• WHAT YOU WILL DO
The records below are to be copied exactly, with every picture left out.
(Beginning of INFORMATION SUPPLIED)
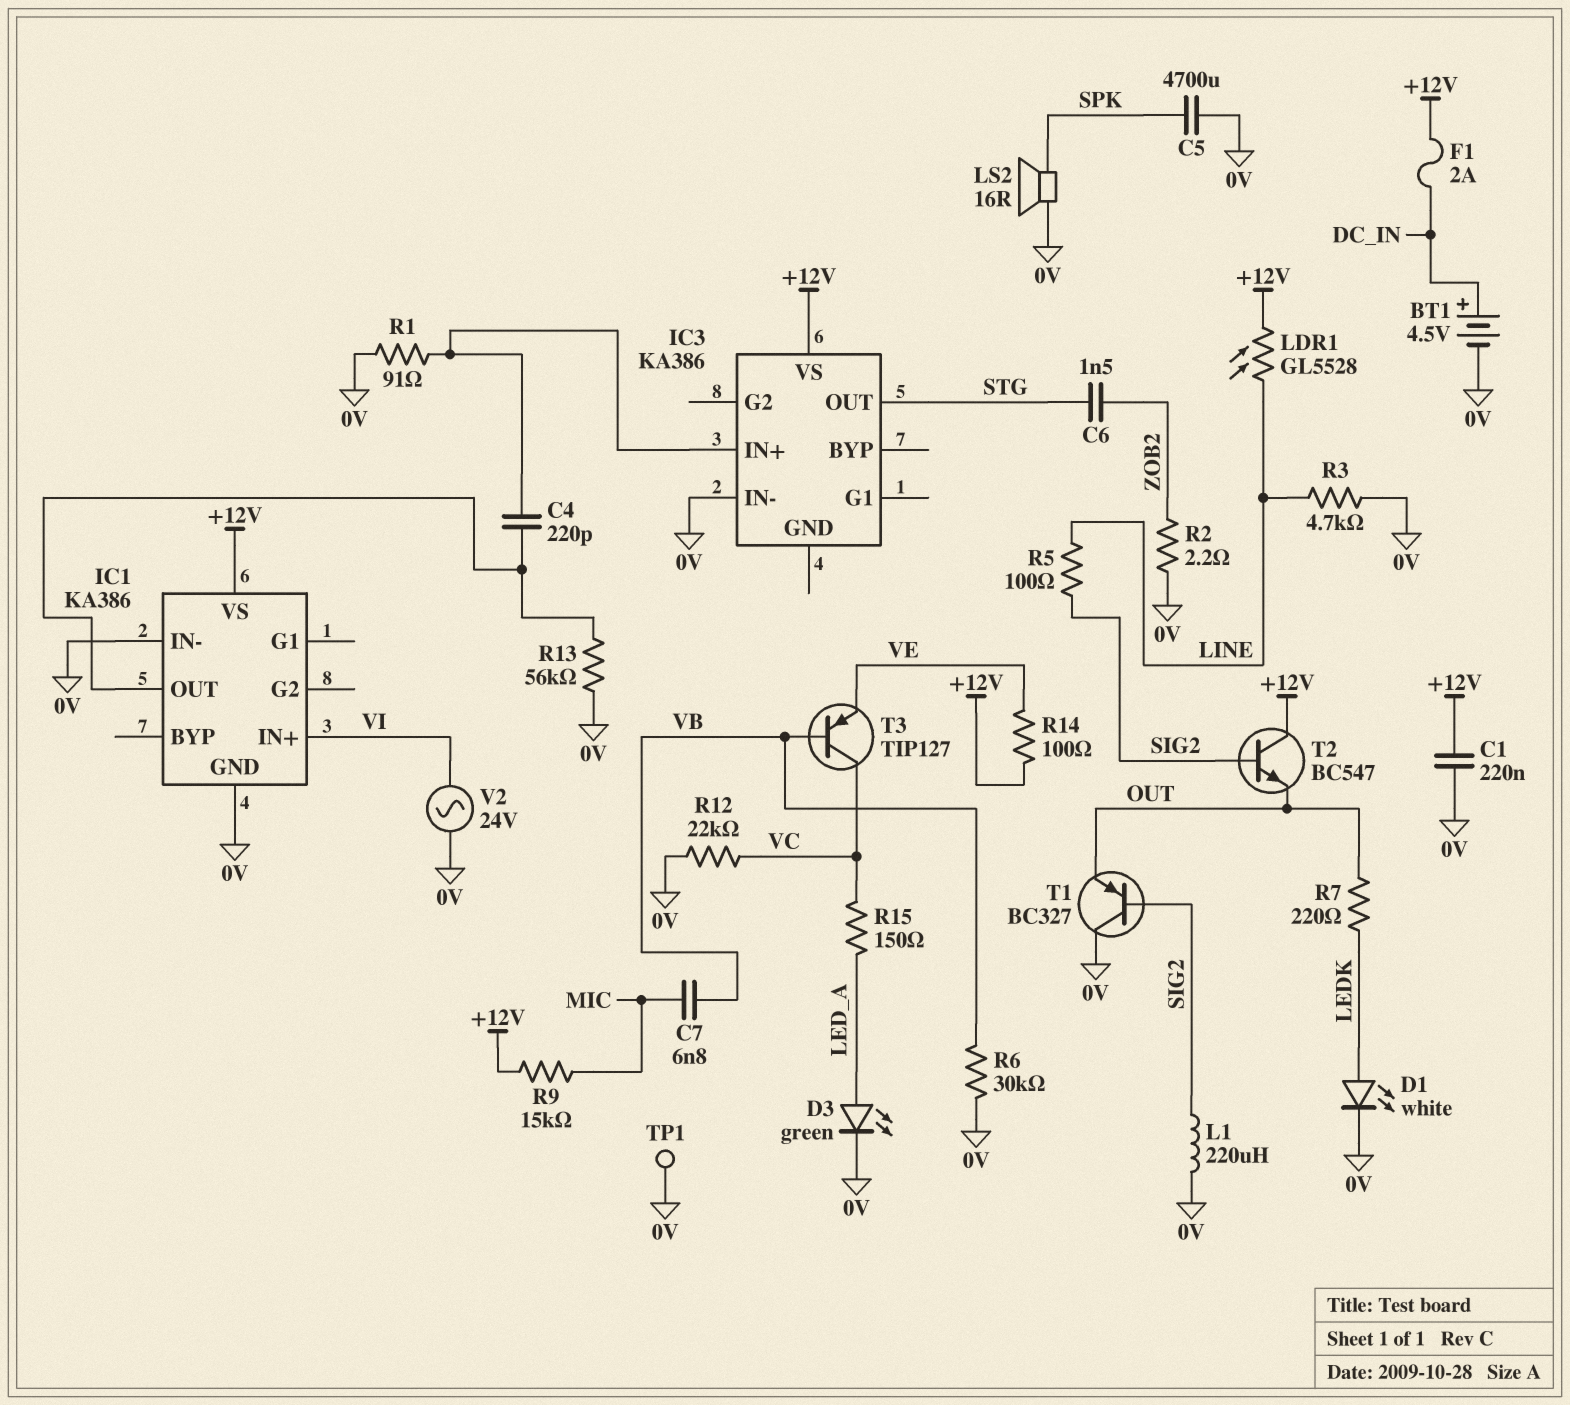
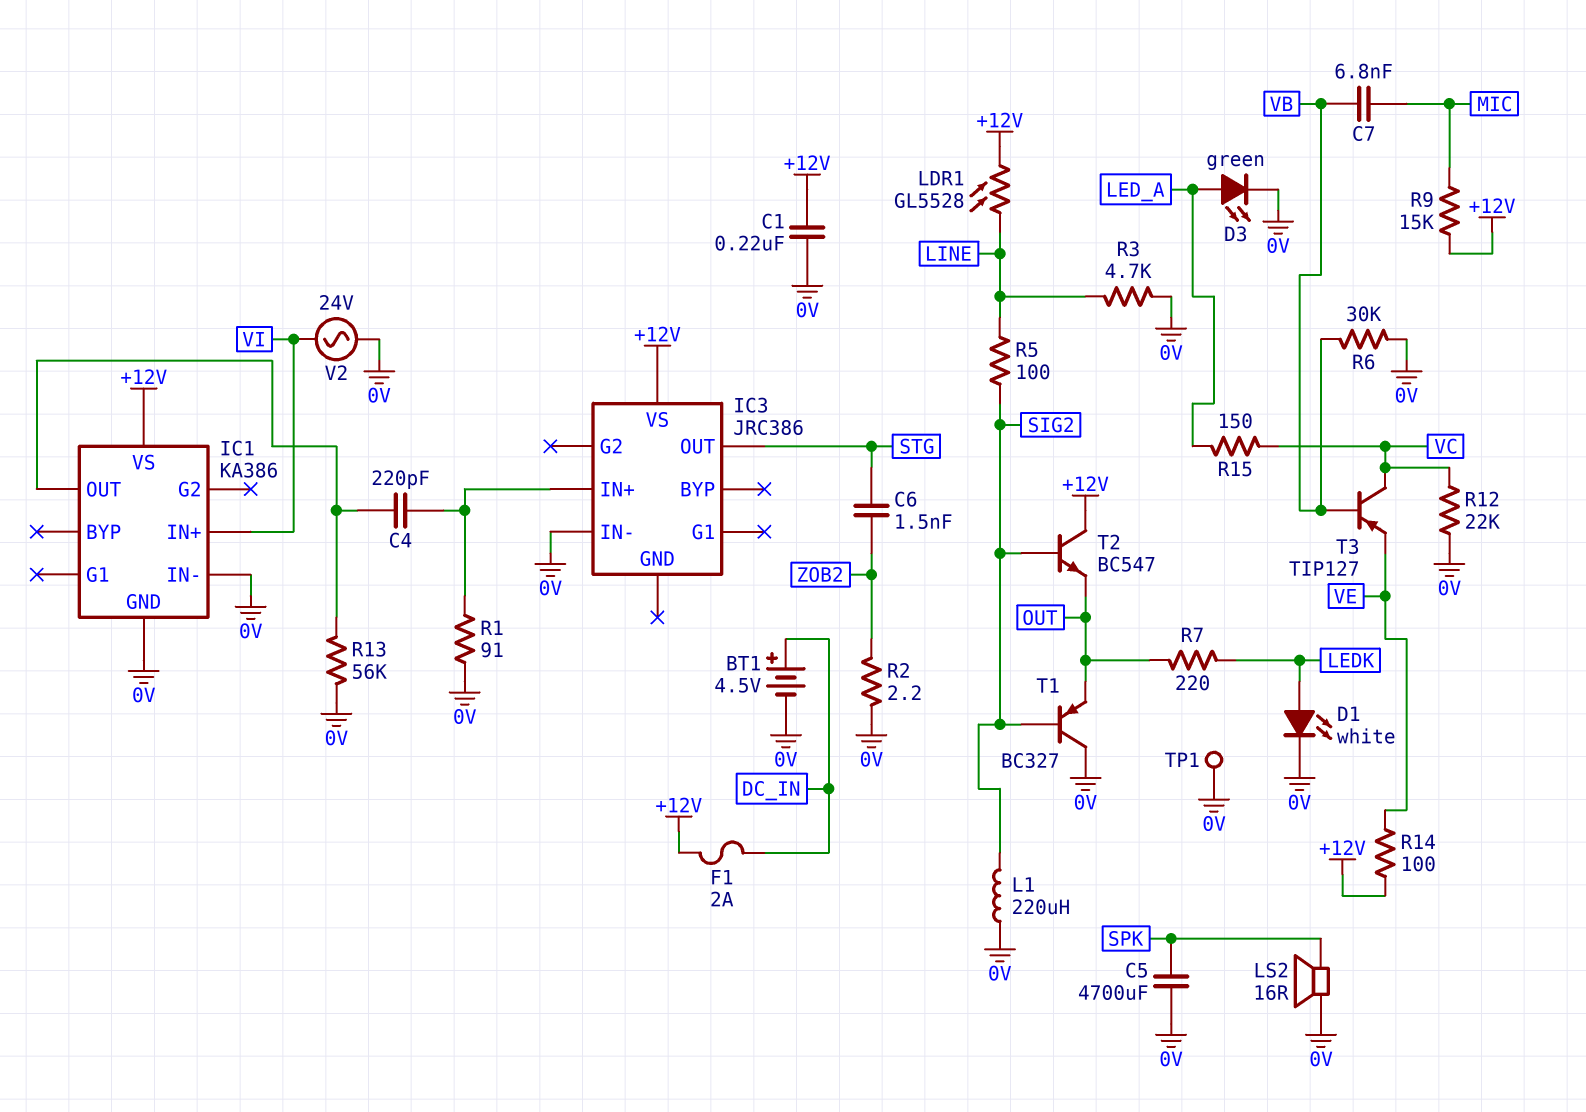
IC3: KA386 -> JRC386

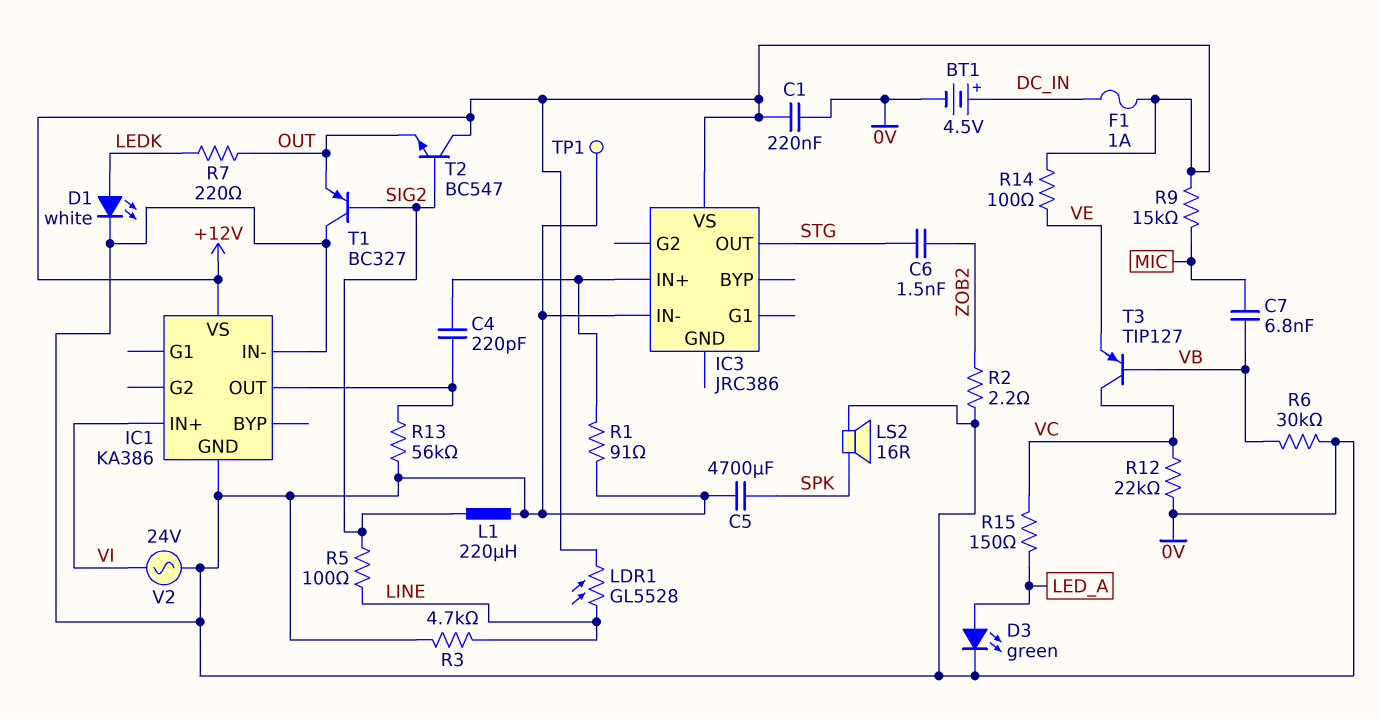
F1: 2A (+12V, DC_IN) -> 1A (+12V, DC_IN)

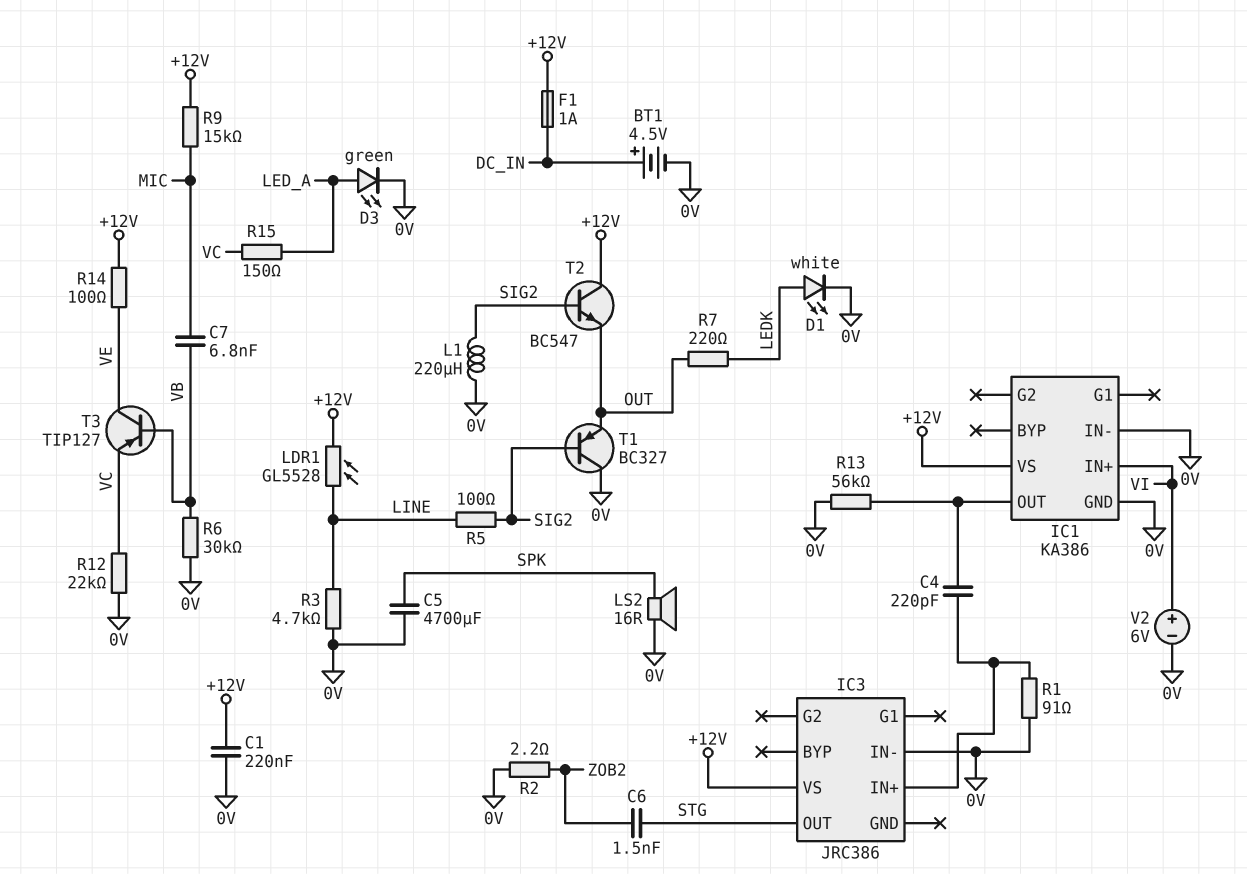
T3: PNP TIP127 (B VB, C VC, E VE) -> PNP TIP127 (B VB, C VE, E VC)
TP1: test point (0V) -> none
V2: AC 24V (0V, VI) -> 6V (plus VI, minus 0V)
(End of INFORMATION SUPPLIED)
• COMPLETED TASK
IC3: KA386 -> JRC386

F1: 2A (+12V, DC_IN) -> 1A (+12V, DC_IN)

T3: PNP TIP127 (B VB, C VC, E VE) -> PNP TIP127 (B VB, C VE, E VC)
TP1: test point (0V) -> none
V2: AC 24V (0V, VI) -> 6V (plus VI, minus 0V)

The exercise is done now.